◆ Required action: Look through the records below for the line with "camera: 30 degrees right, 10 degrees up". Return that line and each one after it up to and including the line with "(489, 160) = (532, 117): orange", exactly.

Top of Supplied records

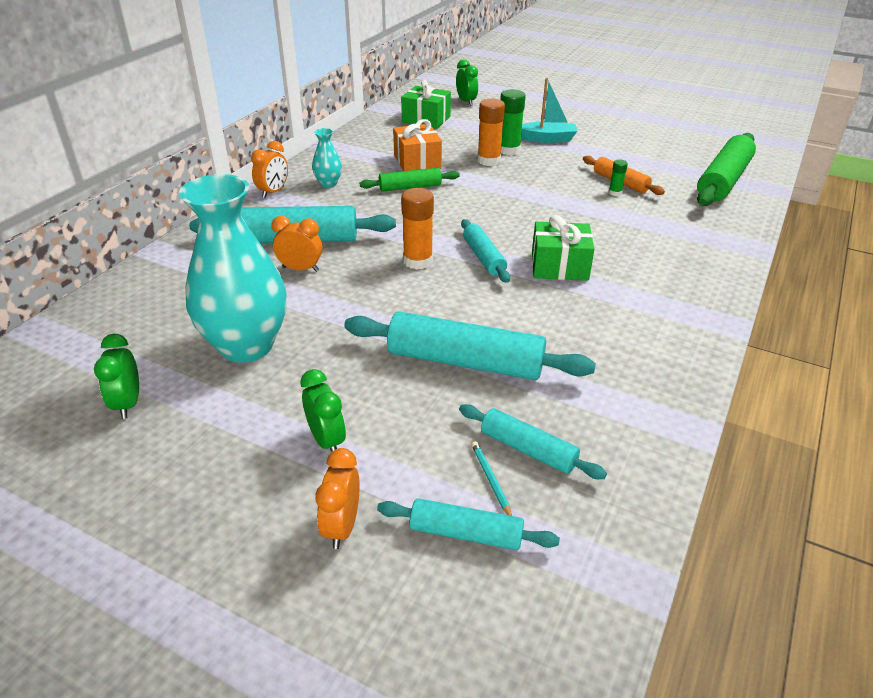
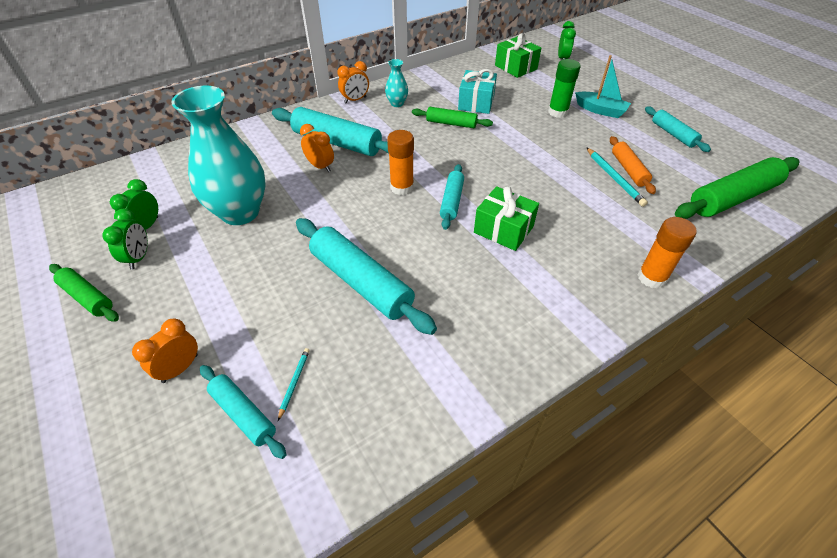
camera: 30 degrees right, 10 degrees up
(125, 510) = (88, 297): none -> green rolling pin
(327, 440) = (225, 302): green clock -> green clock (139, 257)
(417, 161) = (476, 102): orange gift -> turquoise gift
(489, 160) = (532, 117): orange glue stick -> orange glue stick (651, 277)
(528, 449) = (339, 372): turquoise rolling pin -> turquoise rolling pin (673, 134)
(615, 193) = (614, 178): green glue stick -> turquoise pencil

Bottom of Supplied records
Top of Supplied records

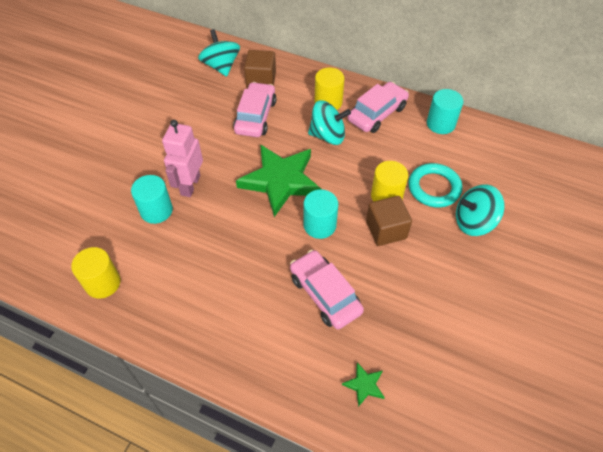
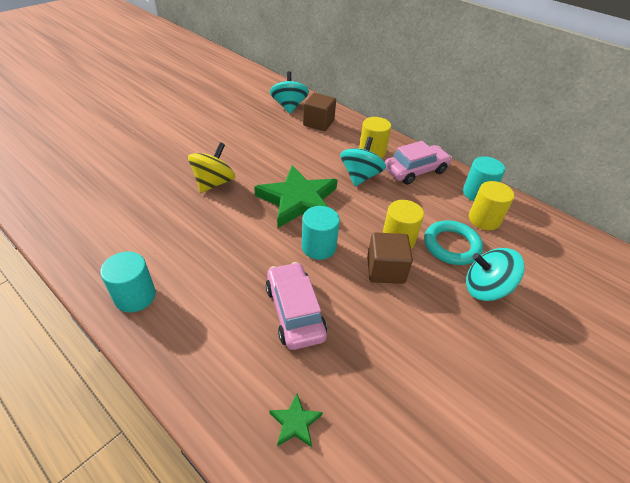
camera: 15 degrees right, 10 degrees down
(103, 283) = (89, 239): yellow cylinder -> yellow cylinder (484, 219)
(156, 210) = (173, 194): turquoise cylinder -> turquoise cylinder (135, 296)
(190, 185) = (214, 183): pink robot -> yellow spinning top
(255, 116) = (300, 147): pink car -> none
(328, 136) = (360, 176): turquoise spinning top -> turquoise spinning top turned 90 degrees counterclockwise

Bottom of Supplied records

◆ Completed exercise:
camera: 30 degrees right, 10 degrees up
(125, 510) = (88, 297): none -> green rolling pin
(327, 440) = (225, 302): green clock -> green clock (139, 257)
(417, 161) = (476, 102): orange gift -> turquoise gift
(489, 160) = (532, 117): orange glue stick -> orange glue stick (651, 277)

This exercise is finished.